### Task directions
Every record here needs to be retyped exactly.

### Information shown

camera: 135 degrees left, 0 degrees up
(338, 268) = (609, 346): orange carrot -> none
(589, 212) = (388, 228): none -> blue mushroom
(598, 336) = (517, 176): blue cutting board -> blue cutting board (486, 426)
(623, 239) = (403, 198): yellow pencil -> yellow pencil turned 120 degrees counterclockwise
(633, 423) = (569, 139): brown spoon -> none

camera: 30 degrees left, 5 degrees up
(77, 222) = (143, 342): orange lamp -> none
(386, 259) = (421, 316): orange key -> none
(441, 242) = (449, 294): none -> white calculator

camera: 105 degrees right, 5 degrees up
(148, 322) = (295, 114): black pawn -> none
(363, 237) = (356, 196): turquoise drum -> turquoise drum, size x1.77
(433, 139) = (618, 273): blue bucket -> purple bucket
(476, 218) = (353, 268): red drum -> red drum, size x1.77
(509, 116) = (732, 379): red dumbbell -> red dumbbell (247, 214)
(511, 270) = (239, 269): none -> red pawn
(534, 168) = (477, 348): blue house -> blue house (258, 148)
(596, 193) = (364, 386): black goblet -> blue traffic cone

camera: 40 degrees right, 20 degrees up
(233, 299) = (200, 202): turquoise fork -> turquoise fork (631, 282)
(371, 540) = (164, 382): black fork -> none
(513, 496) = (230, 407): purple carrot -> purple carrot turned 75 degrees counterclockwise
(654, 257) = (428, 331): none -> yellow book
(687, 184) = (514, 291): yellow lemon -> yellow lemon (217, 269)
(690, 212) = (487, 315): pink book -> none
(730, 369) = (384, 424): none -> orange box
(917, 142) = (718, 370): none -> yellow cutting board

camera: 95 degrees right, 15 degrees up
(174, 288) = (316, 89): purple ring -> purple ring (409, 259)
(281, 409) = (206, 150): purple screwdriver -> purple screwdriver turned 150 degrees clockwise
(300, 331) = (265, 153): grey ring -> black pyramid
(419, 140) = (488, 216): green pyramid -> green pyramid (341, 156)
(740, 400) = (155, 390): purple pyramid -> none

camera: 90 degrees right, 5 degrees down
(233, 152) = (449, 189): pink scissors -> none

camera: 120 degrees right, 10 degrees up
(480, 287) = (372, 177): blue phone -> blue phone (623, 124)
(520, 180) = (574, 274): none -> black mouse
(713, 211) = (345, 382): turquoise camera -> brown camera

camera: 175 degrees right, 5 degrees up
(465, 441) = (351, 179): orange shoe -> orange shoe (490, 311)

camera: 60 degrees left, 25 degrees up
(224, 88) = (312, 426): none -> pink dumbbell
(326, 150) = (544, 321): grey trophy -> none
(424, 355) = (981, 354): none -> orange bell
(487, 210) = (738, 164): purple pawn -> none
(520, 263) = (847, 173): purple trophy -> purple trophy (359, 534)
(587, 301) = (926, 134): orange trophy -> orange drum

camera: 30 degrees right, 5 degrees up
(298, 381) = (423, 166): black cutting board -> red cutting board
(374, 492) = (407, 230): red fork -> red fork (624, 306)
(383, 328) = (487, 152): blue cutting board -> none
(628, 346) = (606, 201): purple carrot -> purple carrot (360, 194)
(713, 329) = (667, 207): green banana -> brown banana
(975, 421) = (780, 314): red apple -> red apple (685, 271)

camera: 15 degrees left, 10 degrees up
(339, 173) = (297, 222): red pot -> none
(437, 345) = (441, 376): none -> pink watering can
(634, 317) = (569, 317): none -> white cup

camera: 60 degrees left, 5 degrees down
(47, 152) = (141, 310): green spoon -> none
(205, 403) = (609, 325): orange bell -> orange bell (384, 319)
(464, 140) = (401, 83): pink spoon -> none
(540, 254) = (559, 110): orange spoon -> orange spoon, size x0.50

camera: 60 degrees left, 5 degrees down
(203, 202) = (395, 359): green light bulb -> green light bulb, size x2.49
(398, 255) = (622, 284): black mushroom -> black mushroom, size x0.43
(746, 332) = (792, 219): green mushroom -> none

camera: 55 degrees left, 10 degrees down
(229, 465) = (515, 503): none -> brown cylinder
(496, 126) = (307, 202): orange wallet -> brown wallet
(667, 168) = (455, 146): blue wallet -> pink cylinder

### Task output
camera: 135 degrees left, 0 degrees up
(338, 268) = (609, 346): orange carrot -> none
(589, 212) = (388, 228): none -> blue mushroom
(598, 336) = (517, 176): blue cutting board -> blue cutting board (486, 426)
(623, 239) = (403, 198): yellow pencil -> yellow pencil turned 120 degrees counterclockwise
(633, 423) = (569, 139): brown spoon -> none

camera: 30 degrees left, 5 degrees up
(77, 222) = (143, 342): orange lamp -> none
(386, 259) = (421, 316): orange key -> none
(441, 242) = (449, 294): none -> white calculator

camera: 105 degrees right, 5 degrees up
(148, 322) = (295, 114): black pawn -> none
(363, 237) = (356, 196): turquoise drum -> turquoise drum, size x1.77
(433, 139) = (618, 273): blue bucket -> purple bucket
(476, 218) = (353, 268): red drum -> red drum, size x1.77
(509, 116) = (732, 379): red dumbbell -> red dumbbell (247, 214)
(511, 270) = (239, 269): none -> red pawn
(534, 168) = (477, 348): blue house -> blue house (258, 148)
(596, 193) = (364, 386): black goblet -> blue traffic cone

camera: 40 degrees right, 20 degrees up
(233, 299) = (200, 202): turquoise fork -> turquoise fork (631, 282)
(371, 540) = (164, 382): black fork -> none
(513, 496) = (230, 407): purple carrot -> purple carrot turned 75 degrees counterclockwise
(654, 257) = (428, 331): none -> yellow book
(687, 184) = (514, 291): yellow lemon -> yellow lemon (217, 269)
(690, 212) = (487, 315): pink book -> none
(730, 369) = (384, 424): none -> orange box
(917, 142) = (718, 370): none -> yellow cutting board

camera: 95 degrees right, 15 degrees up
(174, 288) = (316, 89): purple ring -> purple ring (409, 259)
(281, 409) = (206, 150): purple screwdriver -> purple screwdriver turned 150 degrees clockwise
(300, 331) = (265, 153): grey ring -> black pyramid
(419, 140) = (488, 216): green pyramid -> green pyramid (341, 156)
(740, 400) = (155, 390): purple pyramid -> none

camera: 90 degrees right, 5 degrees down
(233, 152) = (449, 189): pink scissors -> none

camera: 120 degrees right, 10 degrees up
(480, 287) = (372, 177): blue phone -> blue phone (623, 124)
(520, 180) = (574, 274): none -> black mouse
(713, 211) = (345, 382): turquoise camera -> brown camera

camera: 175 degrees right, 5 degrees up
(465, 441) = (351, 179): orange shoe -> orange shoe (490, 311)

camera: 60 degrees left, 25 degrees up
(224, 88) = (312, 426): none -> pink dumbbell
(326, 150) = (544, 321): grey trophy -> none
(424, 355) = (981, 354): none -> orange bell
(487, 210) = (738, 164): purple pawn -> none
(520, 263) = (847, 173): purple trophy -> purple trophy (359, 534)
(587, 301) = (926, 134): orange trophy -> orange drum

camera: 30 degrees right, 5 degrees up
(298, 381) = (423, 166): black cutting board -> red cutting board
(374, 492) = (407, 230): red fork -> red fork (624, 306)
(383, 328) = (487, 152): blue cutting board -> none
(628, 346) = (606, 201): purple carrot -> purple carrot (360, 194)
(713, 329) = (667, 207): green banana -> brown banana
(975, 421) = (780, 314): red apple -> red apple (685, 271)

camera: 15 degrees left, 10 degrees up
(339, 173) = (297, 222): red pot -> none
(437, 345) = (441, 376): none -> pink watering can
(634, 317) = (569, 317): none -> white cup

camera: 60 degrees left, 5 degrees down
(47, 152) = (141, 310): green spoon -> none
(205, 403) = (609, 325): orange bell -> orange bell (384, 319)
(464, 140) = (401, 83): pink spoon -> none
(540, 254) = (559, 110): orange spoon -> orange spoon, size x0.50

camera: 60 degrees left, 5 degrees down
(203, 202) = (395, 359): green light bulb -> green light bulb, size x2.49
(398, 255) = (622, 284): black mushroom -> black mushroom, size x0.43
(746, 332) = (792, 219): green mushroom -> none

camera: 55 degrees left, 10 degrees down
(229, 465) = (515, 503): none -> brown cylinder
(496, 126) = (307, 202): orange wallet -> brown wallet
(667, 168) = (455, 146): blue wallet -> pink cylinder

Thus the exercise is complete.